- [Goal] Swap "red pentagon" for "purple pentagon" throughout the part of the records that runs from their start through the line containing "green line: rotated 36", keeping everything else the same. Give back only those lines, with the pictures left out.

Saved data entries:
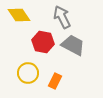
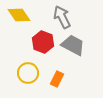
red hexagon: rotated 10 degrees clockwise
orange rectangle: moved 2 px right, 2 px up
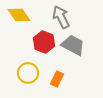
gray arrow: moved 1 px left
red hexagon: moved 1 px right
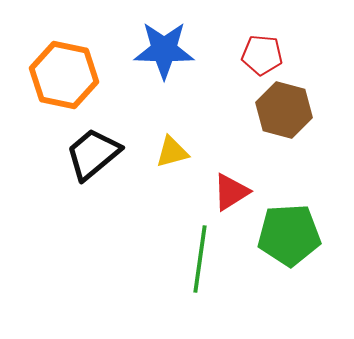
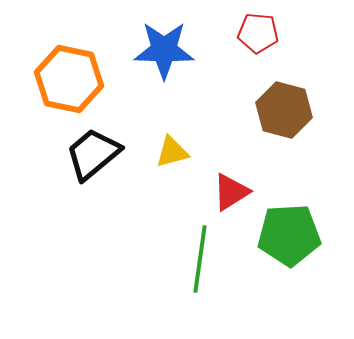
red pentagon: moved 4 px left, 22 px up
orange hexagon: moved 5 px right, 4 px down
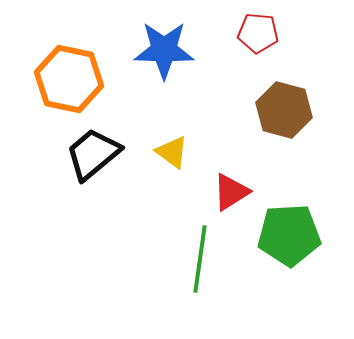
yellow triangle: rotated 51 degrees clockwise
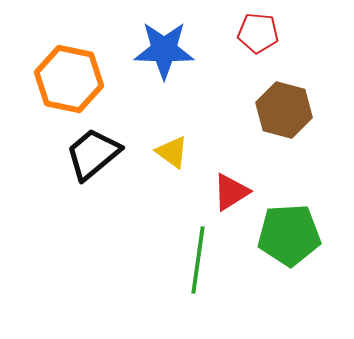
green line: moved 2 px left, 1 px down
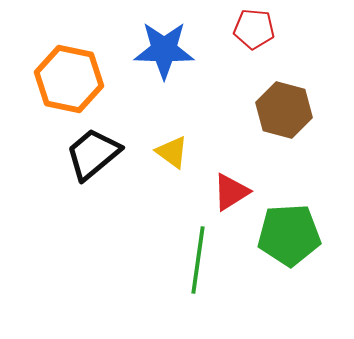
red pentagon: moved 4 px left, 4 px up
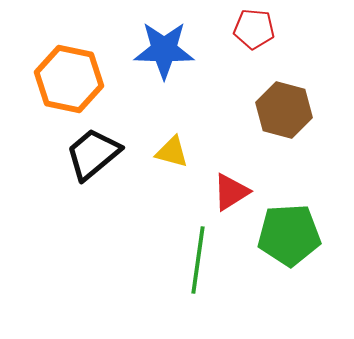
yellow triangle: rotated 21 degrees counterclockwise
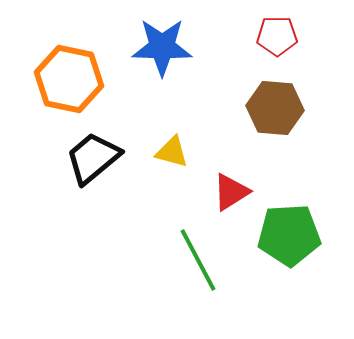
red pentagon: moved 23 px right, 7 px down; rotated 6 degrees counterclockwise
blue star: moved 2 px left, 3 px up
brown hexagon: moved 9 px left, 2 px up; rotated 10 degrees counterclockwise
black trapezoid: moved 4 px down
green line: rotated 36 degrees counterclockwise
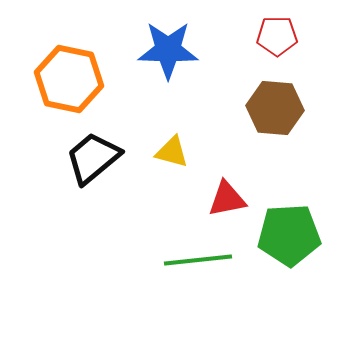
blue star: moved 6 px right, 3 px down
red triangle: moved 4 px left, 7 px down; rotated 21 degrees clockwise
green line: rotated 68 degrees counterclockwise
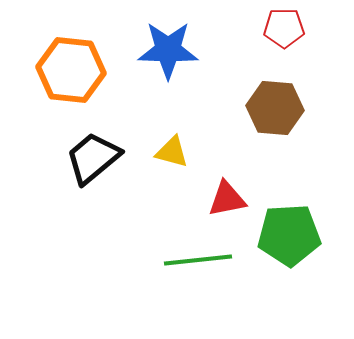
red pentagon: moved 7 px right, 8 px up
orange hexagon: moved 2 px right, 9 px up; rotated 6 degrees counterclockwise
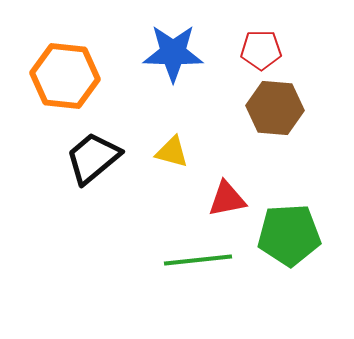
red pentagon: moved 23 px left, 22 px down
blue star: moved 5 px right, 3 px down
orange hexagon: moved 6 px left, 6 px down
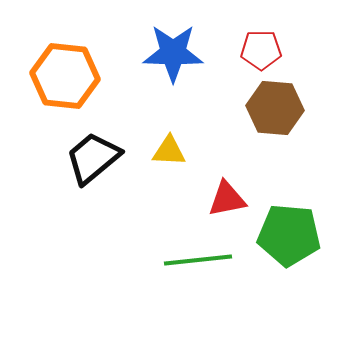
yellow triangle: moved 3 px left, 1 px up; rotated 12 degrees counterclockwise
green pentagon: rotated 8 degrees clockwise
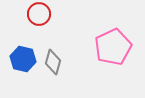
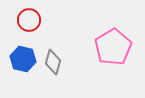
red circle: moved 10 px left, 6 px down
pink pentagon: rotated 6 degrees counterclockwise
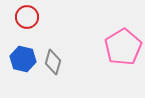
red circle: moved 2 px left, 3 px up
pink pentagon: moved 10 px right
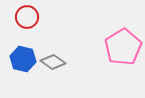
gray diamond: rotated 70 degrees counterclockwise
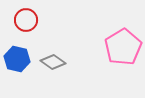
red circle: moved 1 px left, 3 px down
blue hexagon: moved 6 px left
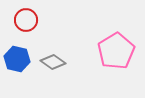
pink pentagon: moved 7 px left, 4 px down
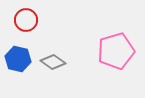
pink pentagon: rotated 15 degrees clockwise
blue hexagon: moved 1 px right
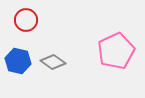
pink pentagon: rotated 9 degrees counterclockwise
blue hexagon: moved 2 px down
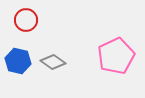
pink pentagon: moved 5 px down
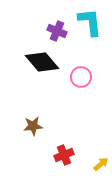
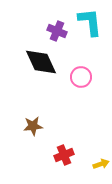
black diamond: moved 1 px left; rotated 16 degrees clockwise
yellow arrow: rotated 21 degrees clockwise
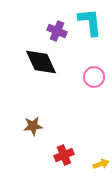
pink circle: moved 13 px right
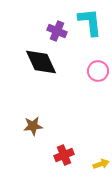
pink circle: moved 4 px right, 6 px up
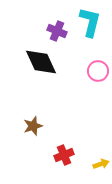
cyan L-shape: rotated 20 degrees clockwise
brown star: rotated 12 degrees counterclockwise
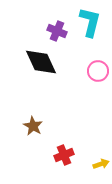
brown star: rotated 24 degrees counterclockwise
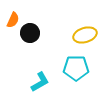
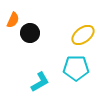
yellow ellipse: moved 2 px left; rotated 20 degrees counterclockwise
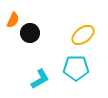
cyan L-shape: moved 3 px up
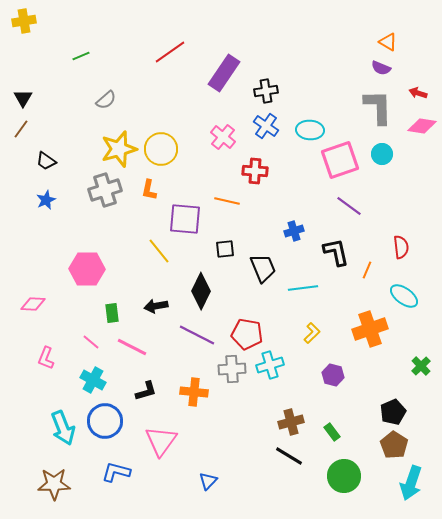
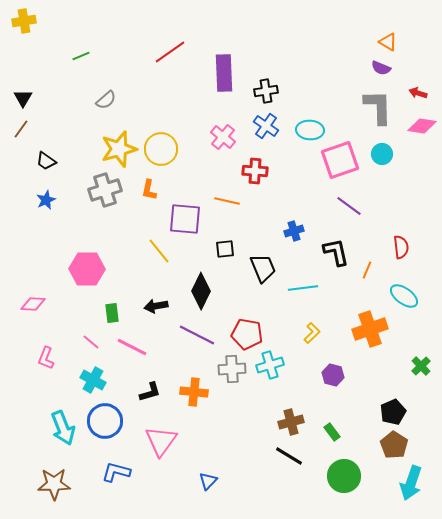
purple rectangle at (224, 73): rotated 36 degrees counterclockwise
black L-shape at (146, 391): moved 4 px right, 1 px down
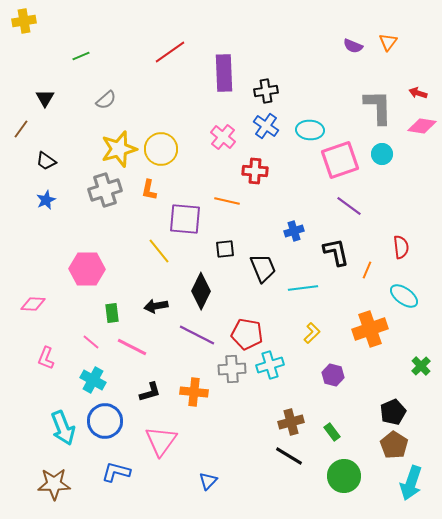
orange triangle at (388, 42): rotated 36 degrees clockwise
purple semicircle at (381, 68): moved 28 px left, 22 px up
black triangle at (23, 98): moved 22 px right
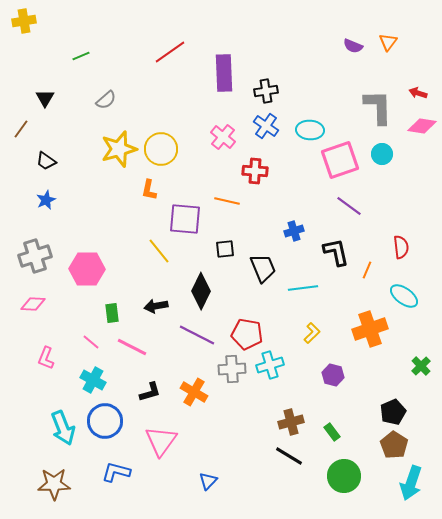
gray cross at (105, 190): moved 70 px left, 66 px down
orange cross at (194, 392): rotated 24 degrees clockwise
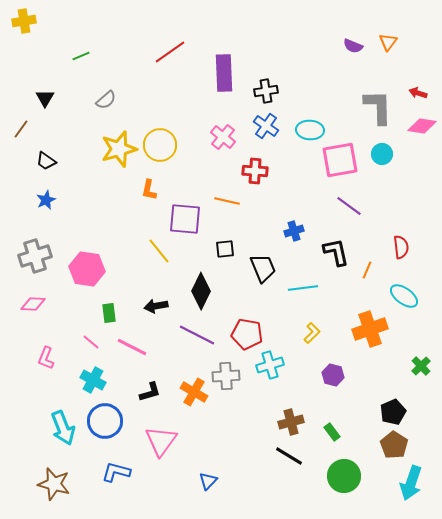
yellow circle at (161, 149): moved 1 px left, 4 px up
pink square at (340, 160): rotated 9 degrees clockwise
pink hexagon at (87, 269): rotated 8 degrees clockwise
green rectangle at (112, 313): moved 3 px left
gray cross at (232, 369): moved 6 px left, 7 px down
brown star at (54, 484): rotated 16 degrees clockwise
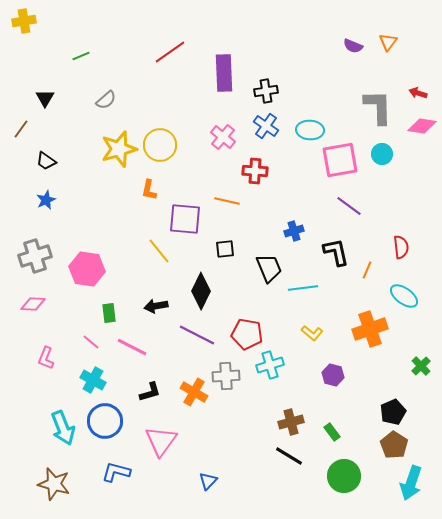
black trapezoid at (263, 268): moved 6 px right
yellow L-shape at (312, 333): rotated 85 degrees clockwise
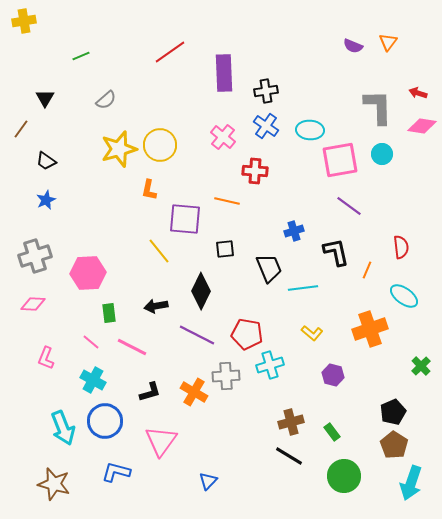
pink hexagon at (87, 269): moved 1 px right, 4 px down; rotated 12 degrees counterclockwise
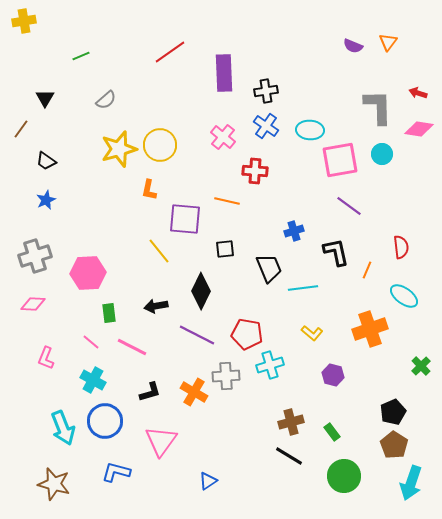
pink diamond at (422, 126): moved 3 px left, 3 px down
blue triangle at (208, 481): rotated 12 degrees clockwise
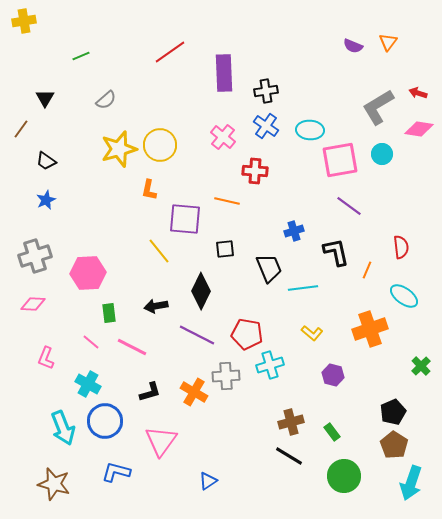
gray L-shape at (378, 107): rotated 120 degrees counterclockwise
cyan cross at (93, 380): moved 5 px left, 4 px down
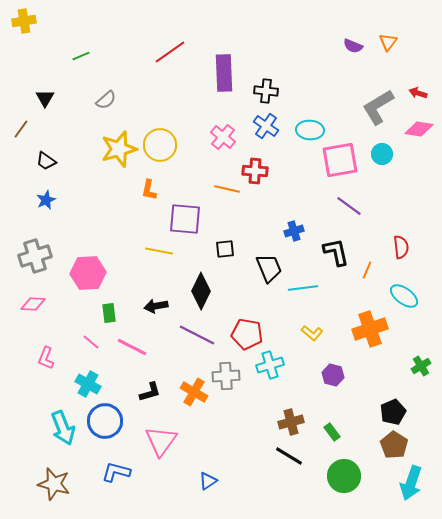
black cross at (266, 91): rotated 15 degrees clockwise
orange line at (227, 201): moved 12 px up
yellow line at (159, 251): rotated 40 degrees counterclockwise
green cross at (421, 366): rotated 12 degrees clockwise
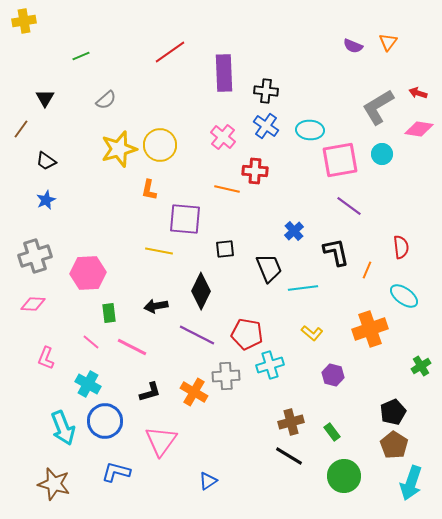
blue cross at (294, 231): rotated 24 degrees counterclockwise
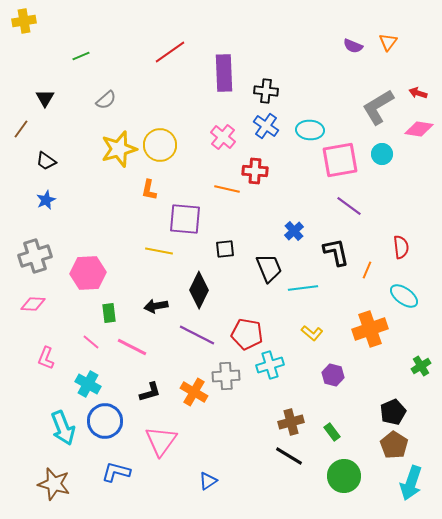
black diamond at (201, 291): moved 2 px left, 1 px up
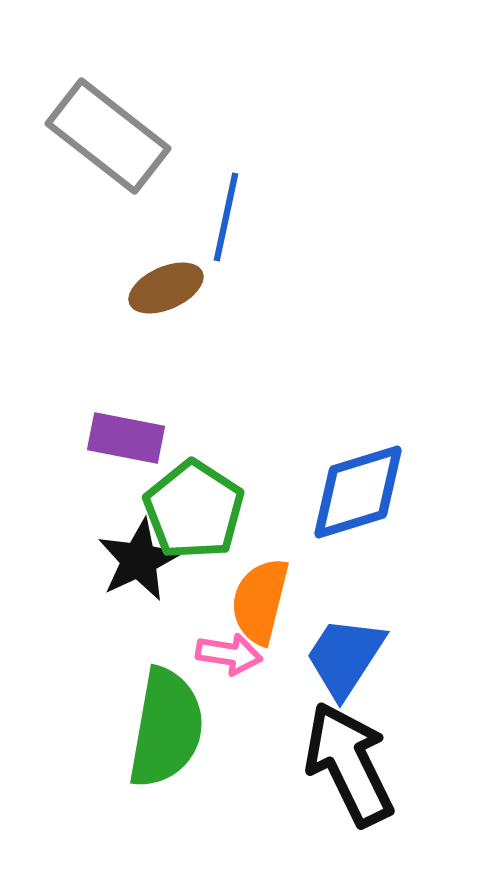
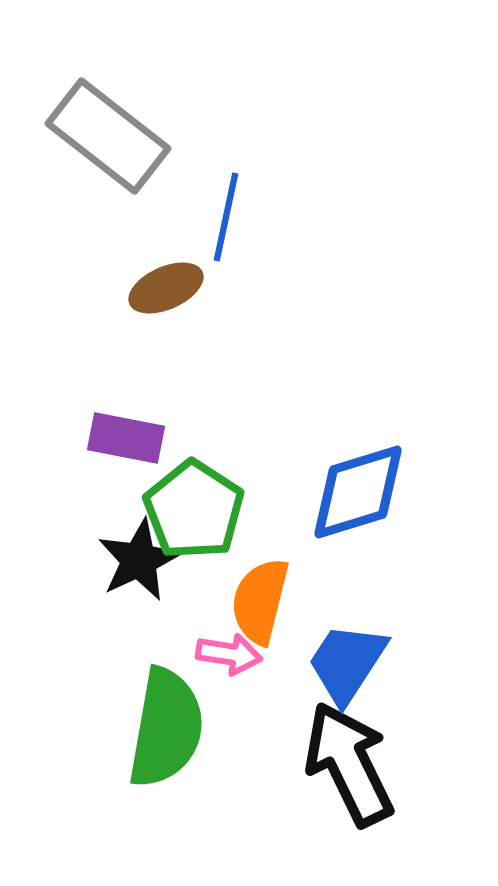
blue trapezoid: moved 2 px right, 6 px down
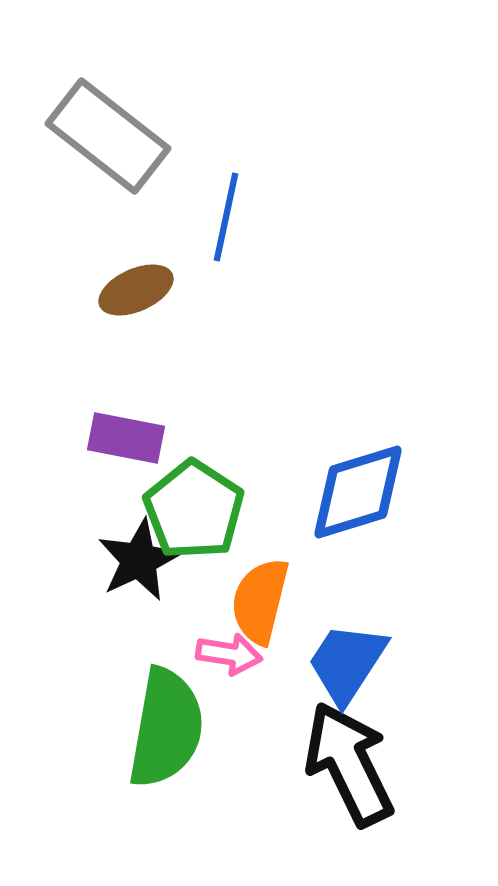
brown ellipse: moved 30 px left, 2 px down
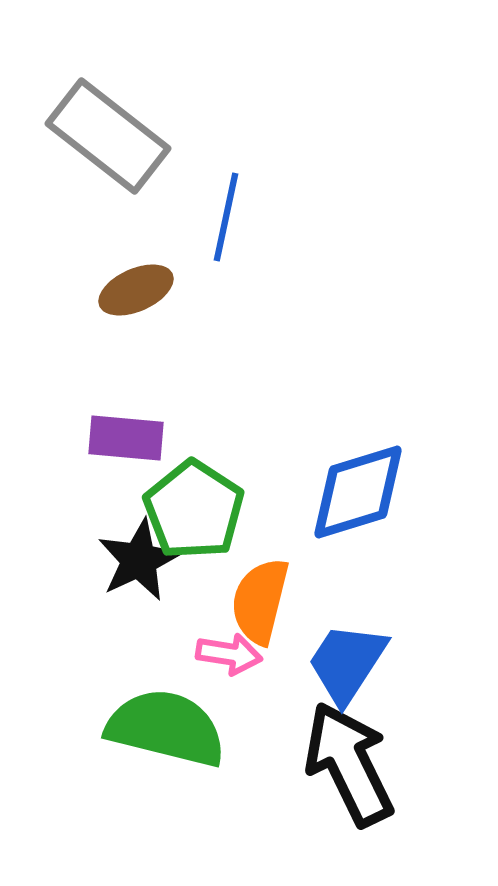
purple rectangle: rotated 6 degrees counterclockwise
green semicircle: rotated 86 degrees counterclockwise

- [Response to the exercise]
red hexagon: rotated 10 degrees clockwise
orange rectangle: moved 2 px right, 2 px up
gray arrow: moved 1 px left
red hexagon: moved 1 px right
purple pentagon: moved 4 px left, 22 px up
orange hexagon: moved 5 px right, 4 px down
yellow triangle: rotated 51 degrees clockwise
green line: moved 2 px left, 1 px down
purple pentagon: moved 4 px left, 4 px up
yellow triangle: rotated 21 degrees counterclockwise
purple pentagon: moved 23 px right, 7 px down; rotated 6 degrees counterclockwise
blue star: moved 2 px left, 3 px up
brown hexagon: moved 9 px left, 2 px up; rotated 10 degrees counterclockwise
black trapezoid: moved 4 px down
green line: rotated 36 degrees counterclockwise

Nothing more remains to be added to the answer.